(Before and after images)
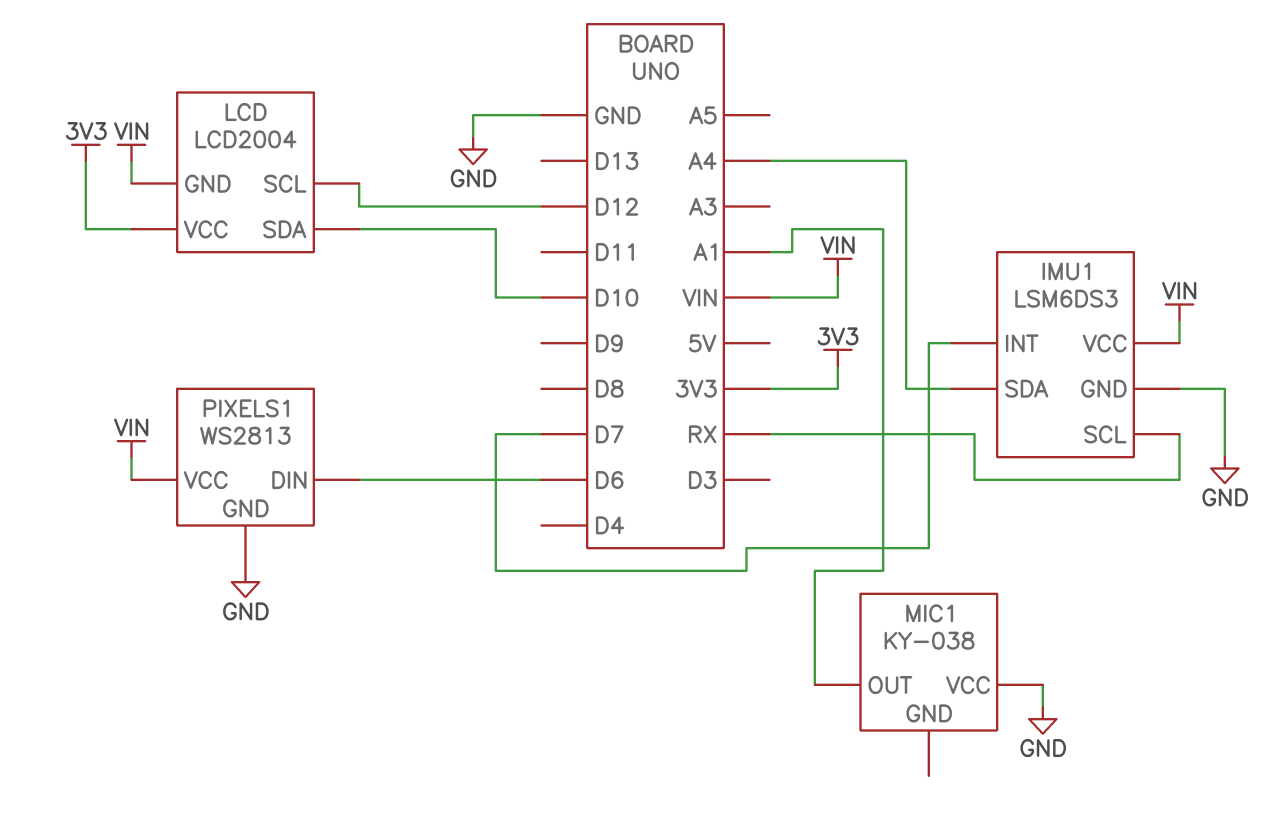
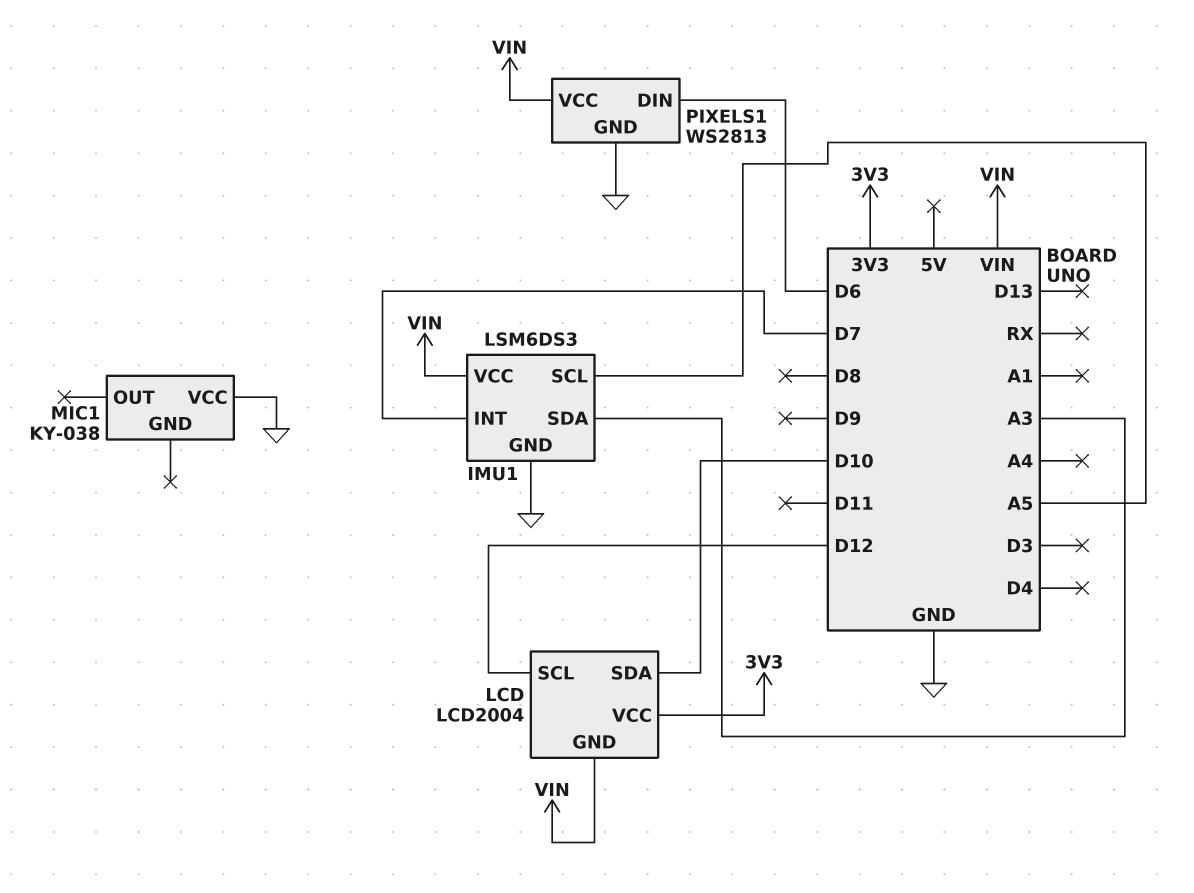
IMU1 pin SCL: RX -> A5
IMU1 pin SDA: A4 -> A3
MIC1 pin OUT: A1 -> none

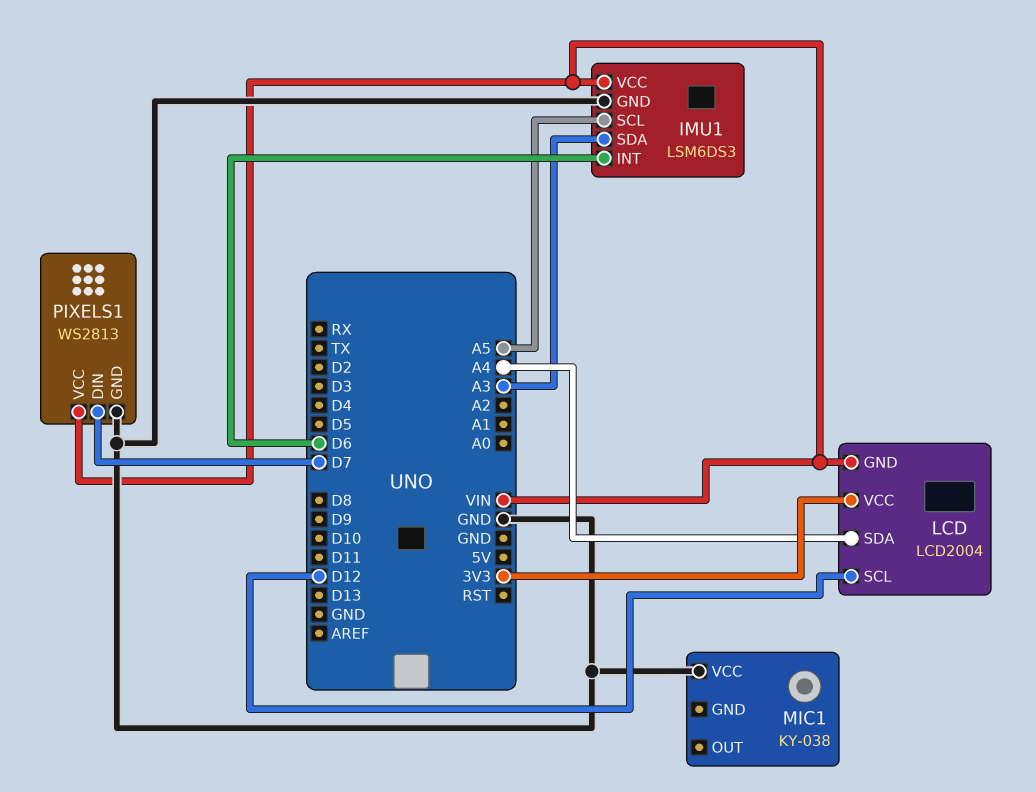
IMU1 pin INT: D7 -> D6
LCD pin SDA: D10 -> A4
PIXELS1 pin DIN: D6 -> D7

TASK GOAL:
Transcribe exactly the span of lines from the line holding "MIC1 pin OUT: A1 -> none" through the last line above, both included. Pictures stay out.

EXERCISE RESPONSE:
MIC1 pin OUT: A1 -> none

IMU1 pin INT: D7 -> D6
LCD pin SDA: D10 -> A4
PIXELS1 pin DIN: D6 -> D7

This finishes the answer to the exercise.